*Work order*
Print the range of lines that opens with the line containing "(467, 173) = (508, 210): none -> pink box" and closes with the last line of the listing. Include both ends; print nothing more.

*Supplied entries*
--*--
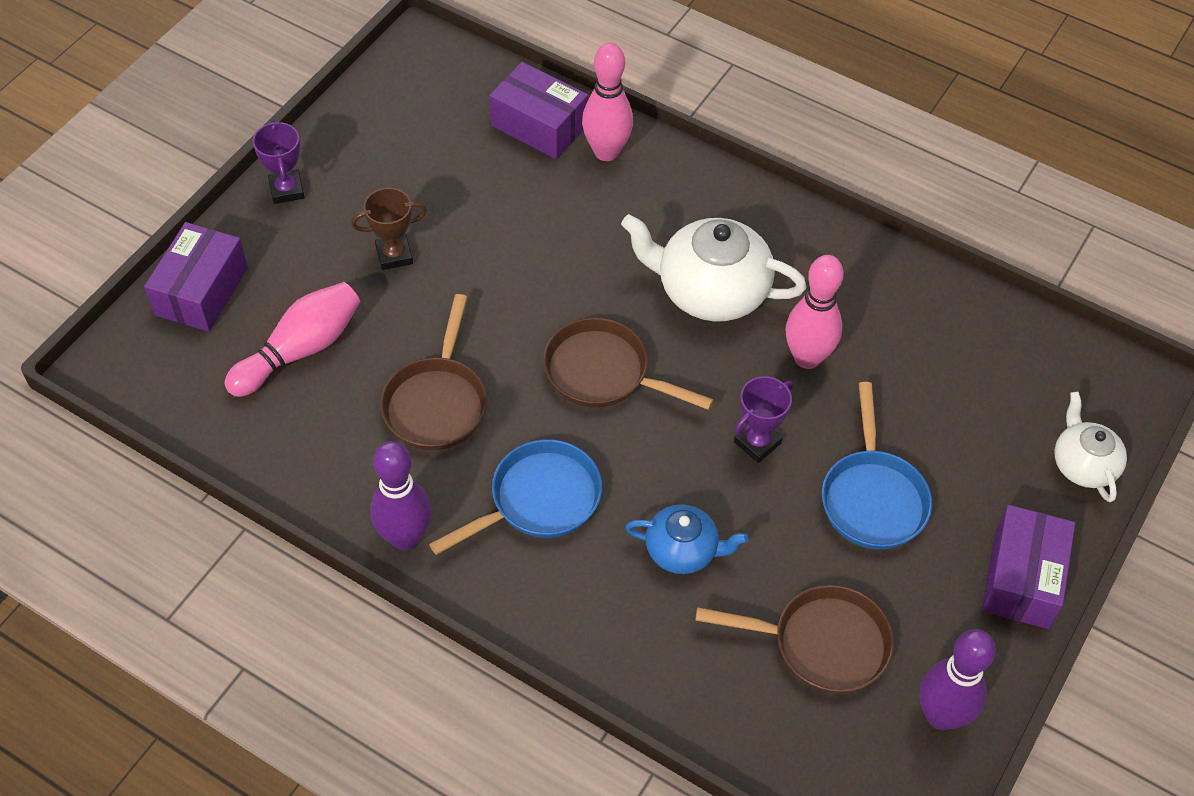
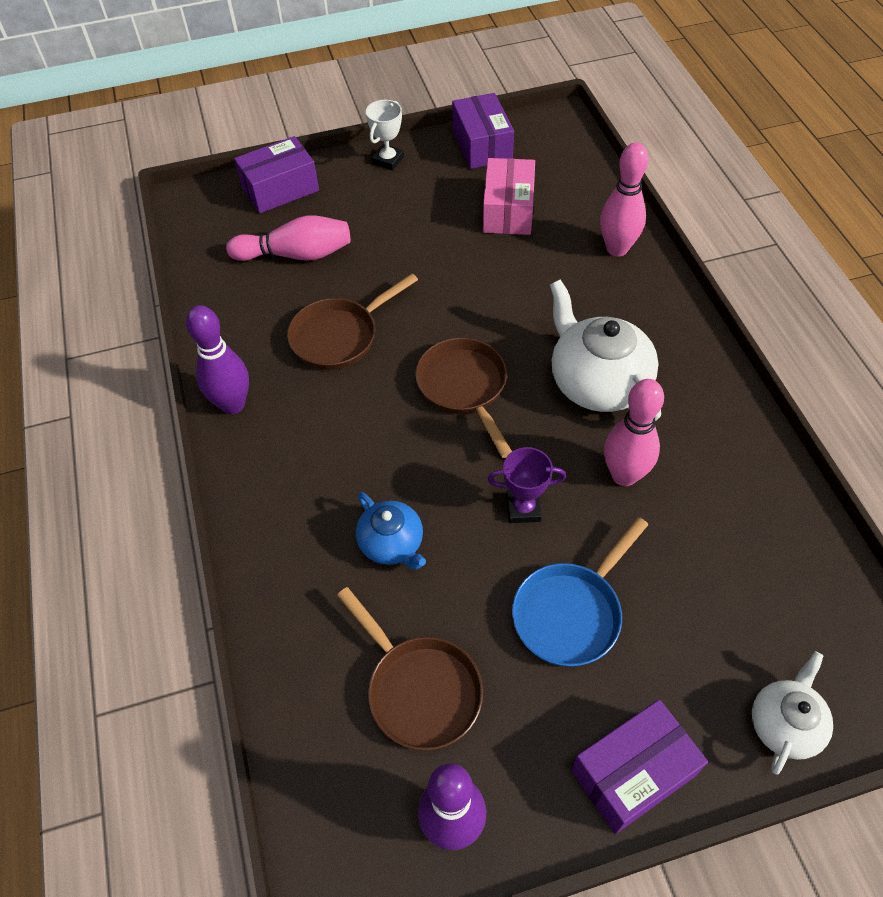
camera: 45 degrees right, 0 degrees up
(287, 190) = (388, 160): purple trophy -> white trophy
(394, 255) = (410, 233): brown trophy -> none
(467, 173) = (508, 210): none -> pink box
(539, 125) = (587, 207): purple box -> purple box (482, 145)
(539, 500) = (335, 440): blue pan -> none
--*--
*Response*
(467, 173) = (508, 210): none -> pink box
(539, 125) = (587, 207): purple box -> purple box (482, 145)
(539, 500) = (335, 440): blue pan -> none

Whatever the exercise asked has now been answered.